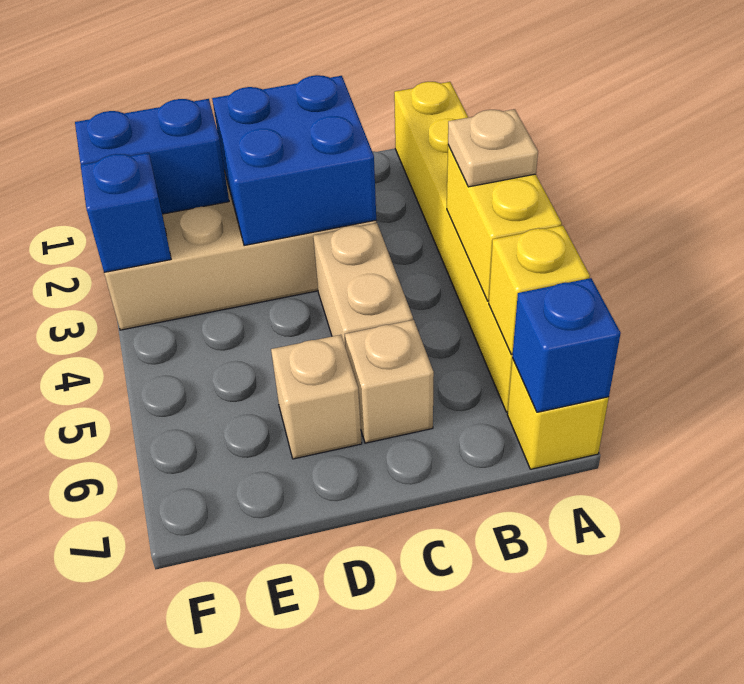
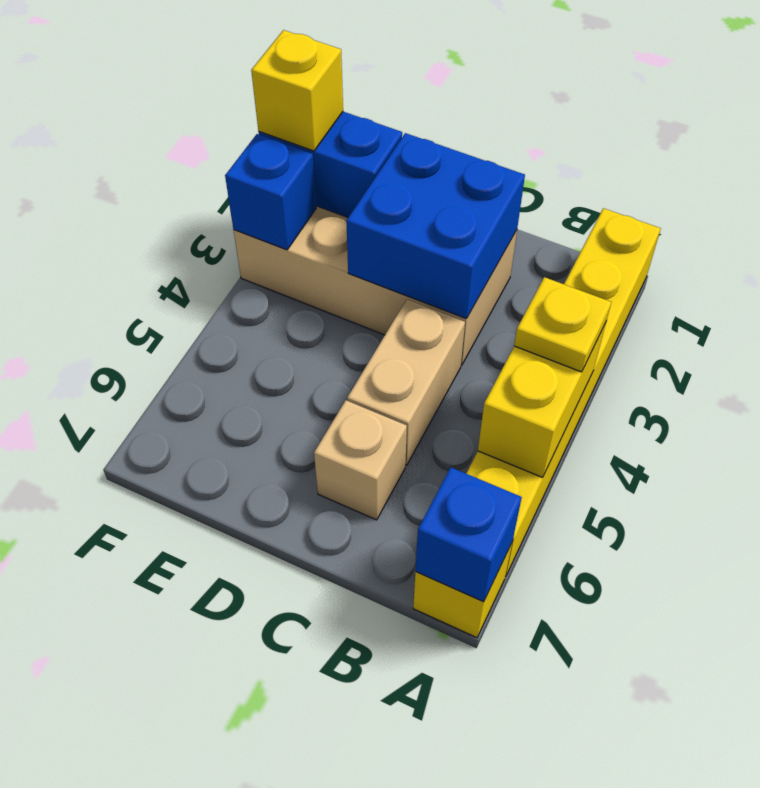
tan plate A4 level 3 -> yellow plate A4 level 3
yellow brick A6 level 2 -> yellow brick F2 level 3
tan brick D6 level 1 -> none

——

### Task description
From the first line to the last, output the data exactly; skip any pictures.

### Your solution
tan plate A4 level 3 -> yellow plate A4 level 3
yellow brick A6 level 2 -> yellow brick F2 level 3
tan brick D6 level 1 -> none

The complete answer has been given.